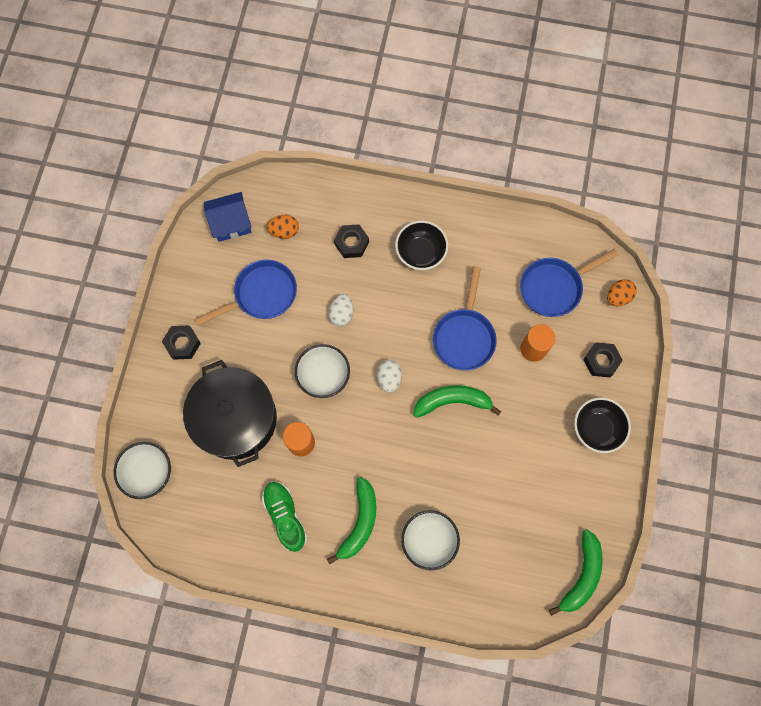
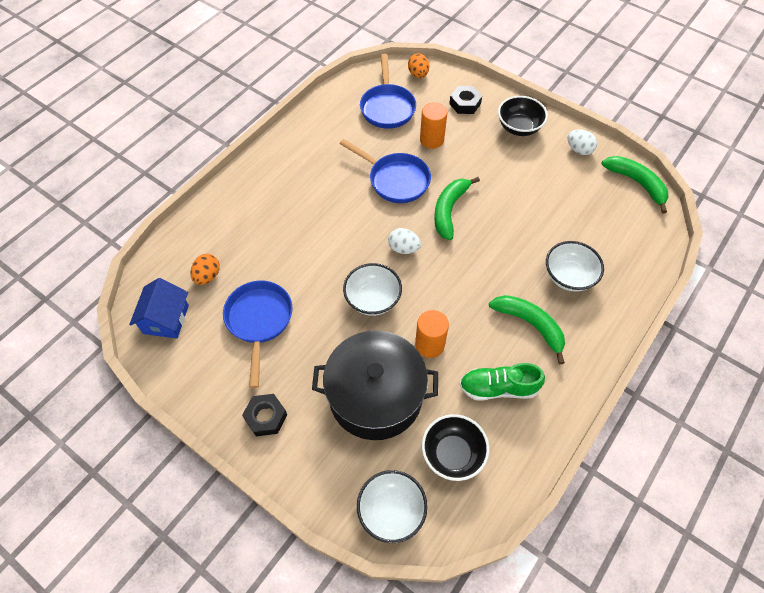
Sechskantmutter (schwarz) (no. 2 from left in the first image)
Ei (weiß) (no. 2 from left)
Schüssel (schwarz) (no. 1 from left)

## Description of the task
Please write the data out again exactly, but do not carry over the pictures.

## Answer to this exercise
Sechskantmutter (schwarz) (no. 2 from left in the first image)
Ei (weiß) (no. 2 from left)
Schüssel (schwarz) (no. 1 from left)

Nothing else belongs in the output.